* **ASSIGNMENT**:
Repeat the listing below word for word, minus the pictures.

* **SUPPLIED ENTRIES**:
■ ■ ■ ■ ■ ■ ■

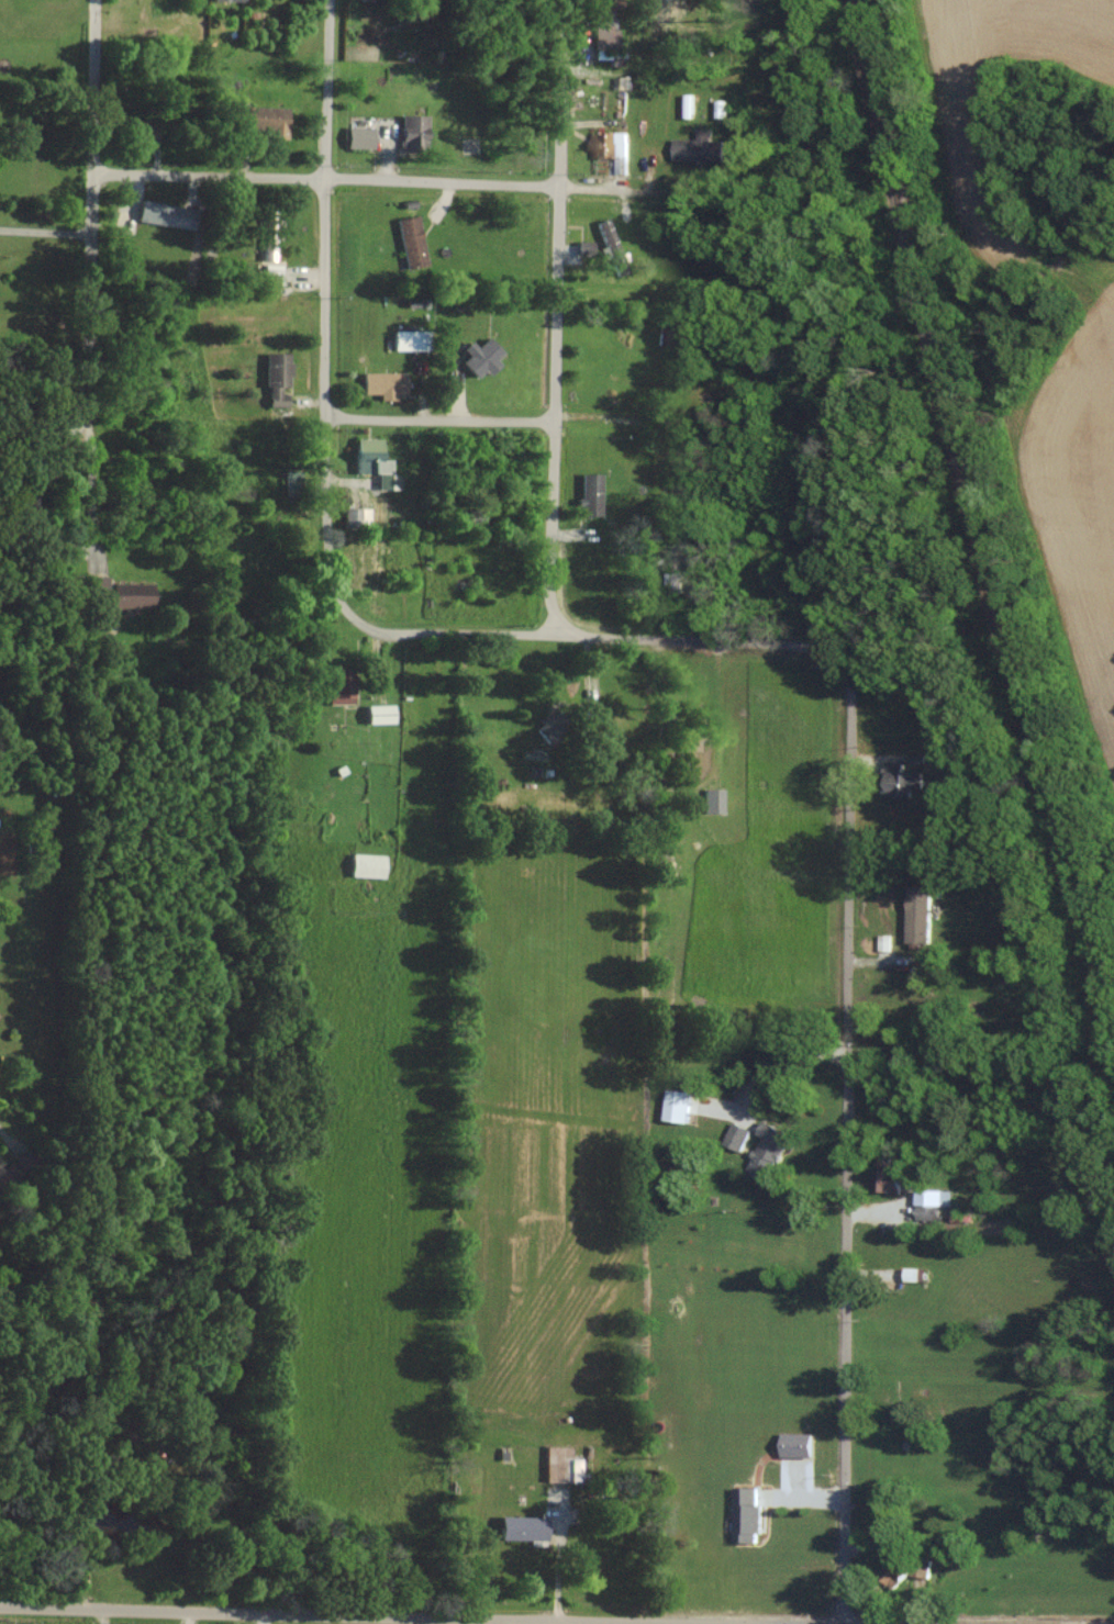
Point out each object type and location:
building: (600, 27)
building: (687, 104)
building: (264, 119)
building: (409, 127)
building: (133, 132)
building: (356, 136)
building: (607, 143)
building: (696, 147)
road: (358, 180)
building: (160, 213)
road: (45, 230)
building: (269, 230)
building: (408, 240)
building: (609, 246)
road: (90, 272)
building: (270, 273)
road: (326, 312)
road: (554, 315)
building: (406, 339)
building: (478, 356)
building: (274, 378)
building: (381, 383)
road: (439, 420)
building: (371, 462)
building: (587, 493)
railway: (971, 504)
road: (88, 507)
building: (354, 514)
building: (93, 587)
building: (128, 594)
road: (595, 636)
building: (338, 685)
building: (376, 713)
building: (897, 779)
building: (711, 800)
building: (363, 865)
building: (917, 913)
road: (770, 1075)
building: (675, 1105)
road: (2, 1129)
building: (735, 1136)
road: (849, 1141)
building: (765, 1150)
building: (882, 1180)
building: (929, 1203)
building: (910, 1273)
building: (194, 1405)
building: (793, 1444)
building: (559, 1465)
building: (744, 1515)
building: (518, 1527)
building: (919, 1568)
building: (888, 1572)
road: (378, 1614)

■ ■ ■ ■ ■ ■ ■

* **SOLUTION FOR THIS PROBLEM**:
Point out each object type and location:
building: (600, 27)
building: (687, 104)
building: (264, 119)
building: (409, 127)
building: (133, 132)
building: (356, 136)
building: (607, 143)
building: (696, 147)
road: (358, 180)
building: (160, 213)
road: (45, 230)
building: (269, 230)
building: (408, 240)
building: (609, 246)
road: (90, 272)
building: (270, 273)
road: (326, 312)
road: (554, 315)
building: (406, 339)
building: (478, 356)
building: (274, 378)
building: (381, 383)
road: (439, 420)
building: (371, 462)
building: (587, 493)
railway: (971, 504)
road: (88, 507)
building: (354, 514)
building: (93, 587)
building: (128, 594)
road: (595, 636)
building: (338, 685)
building: (376, 713)
building: (897, 779)
building: (711, 800)
building: (363, 865)
building: (917, 913)
road: (770, 1075)
building: (675, 1105)
road: (2, 1129)
building: (735, 1136)
road: (849, 1141)
building: (765, 1150)
building: (882, 1180)
building: (929, 1203)
building: (910, 1273)
building: (194, 1405)
building: (793, 1444)
building: (559, 1465)
building: (744, 1515)
building: (518, 1527)
building: (919, 1568)
building: (888, 1572)
road: (378, 1614)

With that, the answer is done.